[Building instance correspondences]
+ + + + + + +

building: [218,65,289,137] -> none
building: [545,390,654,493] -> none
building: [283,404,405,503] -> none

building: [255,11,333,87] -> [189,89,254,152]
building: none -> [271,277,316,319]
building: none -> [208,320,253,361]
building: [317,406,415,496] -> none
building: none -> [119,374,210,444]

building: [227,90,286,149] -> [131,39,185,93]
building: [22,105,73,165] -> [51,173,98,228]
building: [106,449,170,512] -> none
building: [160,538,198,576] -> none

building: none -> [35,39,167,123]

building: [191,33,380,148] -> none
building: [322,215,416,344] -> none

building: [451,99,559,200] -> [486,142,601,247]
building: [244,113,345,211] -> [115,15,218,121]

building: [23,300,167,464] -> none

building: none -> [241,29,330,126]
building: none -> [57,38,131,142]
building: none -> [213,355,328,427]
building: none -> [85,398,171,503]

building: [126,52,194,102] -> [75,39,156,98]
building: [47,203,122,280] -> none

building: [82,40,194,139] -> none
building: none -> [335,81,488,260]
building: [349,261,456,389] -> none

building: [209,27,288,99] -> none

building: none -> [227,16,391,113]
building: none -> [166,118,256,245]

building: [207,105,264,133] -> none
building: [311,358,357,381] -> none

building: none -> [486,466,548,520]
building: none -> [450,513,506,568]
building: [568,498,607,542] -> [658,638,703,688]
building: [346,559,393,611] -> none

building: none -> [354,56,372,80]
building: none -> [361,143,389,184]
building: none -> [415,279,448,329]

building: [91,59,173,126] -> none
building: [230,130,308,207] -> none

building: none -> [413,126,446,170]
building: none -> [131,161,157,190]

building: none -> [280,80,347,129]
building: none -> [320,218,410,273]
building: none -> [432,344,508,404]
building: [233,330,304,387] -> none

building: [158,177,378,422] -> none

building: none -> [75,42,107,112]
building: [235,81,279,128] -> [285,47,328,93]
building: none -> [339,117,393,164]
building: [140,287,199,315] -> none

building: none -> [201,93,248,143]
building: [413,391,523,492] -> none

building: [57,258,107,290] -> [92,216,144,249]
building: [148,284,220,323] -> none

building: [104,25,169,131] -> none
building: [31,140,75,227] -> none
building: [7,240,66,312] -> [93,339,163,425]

+ + + + + + +

_Exercise aim_
Output the line containing "building: [413,391,523,492] -> none" together with all later lines of the entries, exactly as written, through the final line.

_Completed exercise_
building: [413,391,523,492] -> none

building: [57,258,107,290] -> [92,216,144,249]
building: [148,284,220,323] -> none

building: [104,25,169,131] -> none
building: [31,140,75,227] -> none
building: [7,240,66,312] -> [93,339,163,425]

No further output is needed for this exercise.